Instructions to follow:
Would you return, word for word, the lines of the data below from the line with "orange jar: 15 -> 13" through the line with "yellow light bulb: 4 -> 2", and no others?

(Extracted entries)

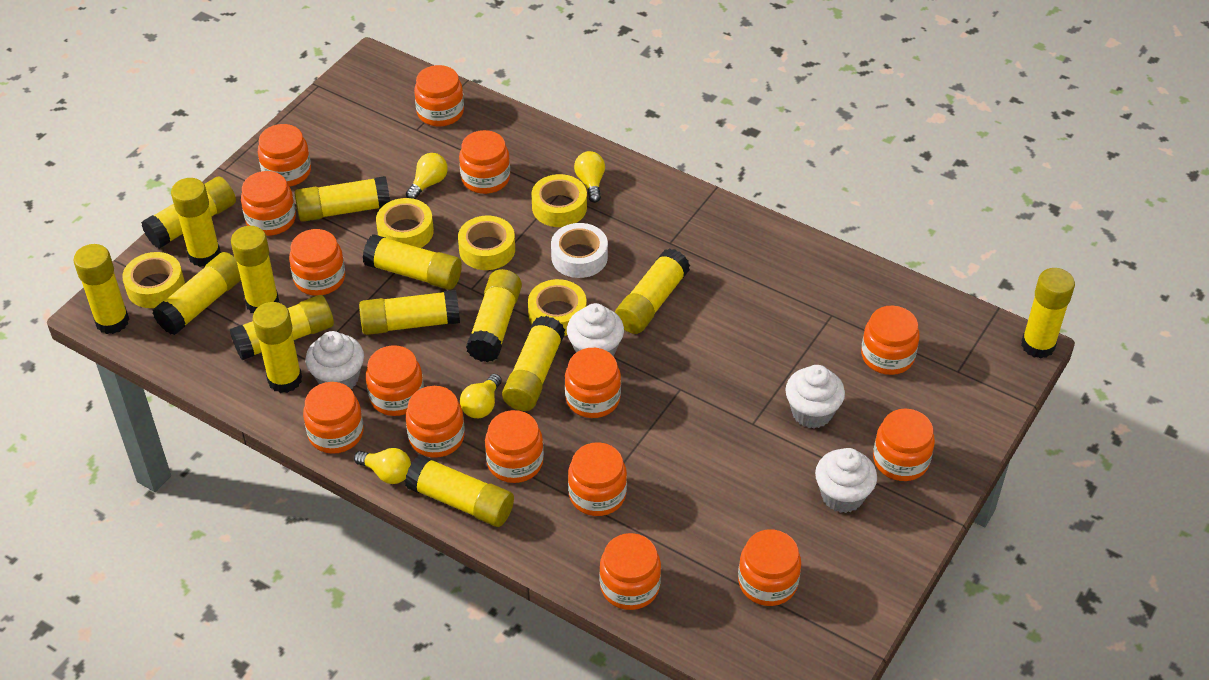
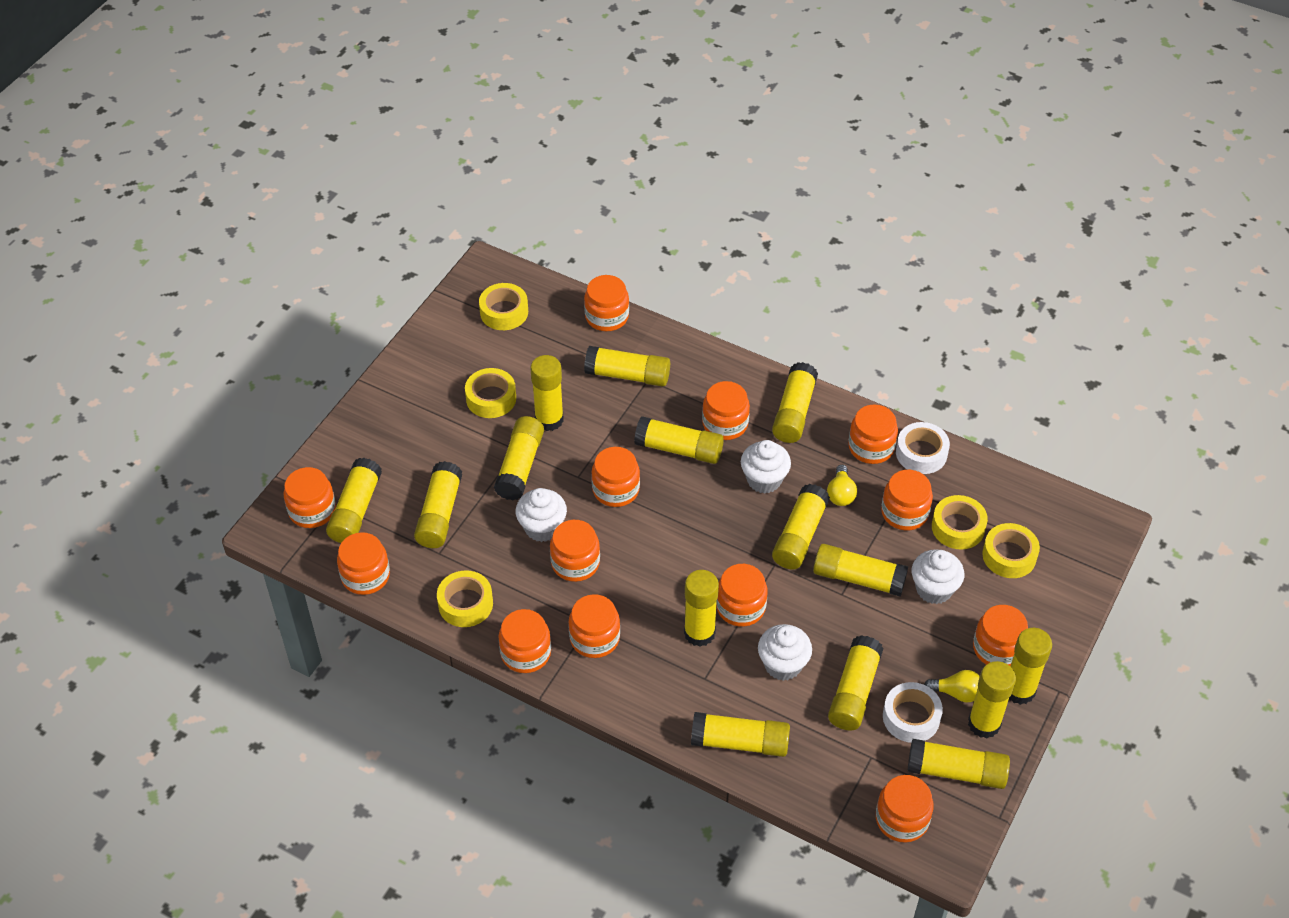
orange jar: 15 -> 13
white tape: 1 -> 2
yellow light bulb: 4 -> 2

(End Extracted entries)
(Extracted entries)

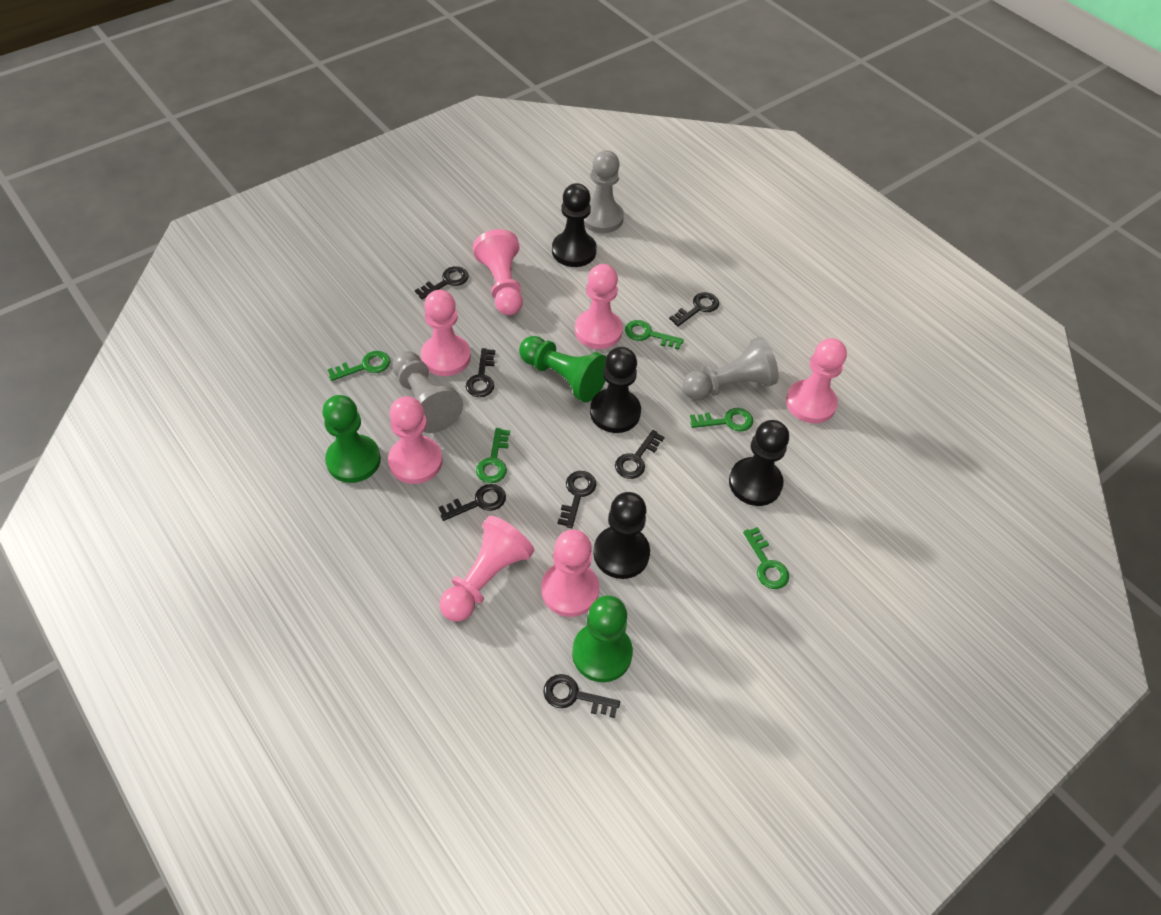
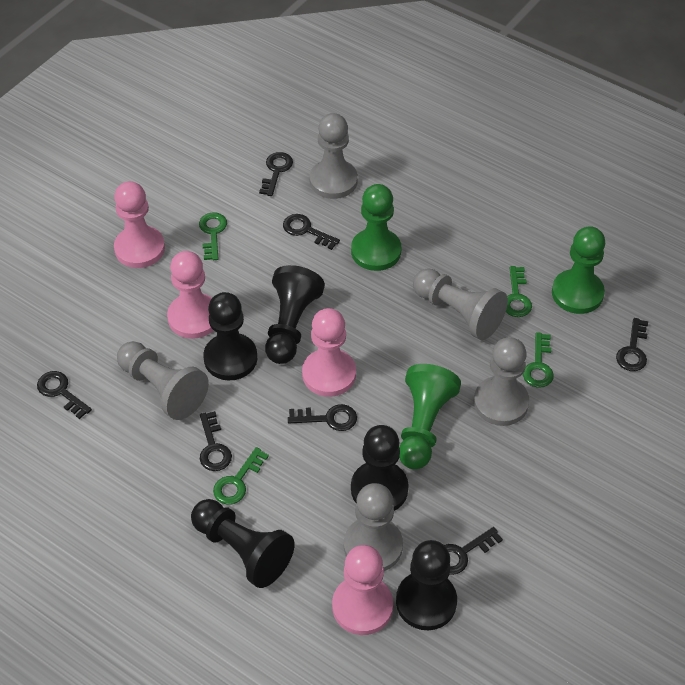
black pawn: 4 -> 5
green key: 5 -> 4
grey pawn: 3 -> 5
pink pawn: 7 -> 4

(End Extracted entries)

Solution to this exercise:
orange jar: 15 -> 13
white tape: 1 -> 2
yellow light bulb: 4 -> 2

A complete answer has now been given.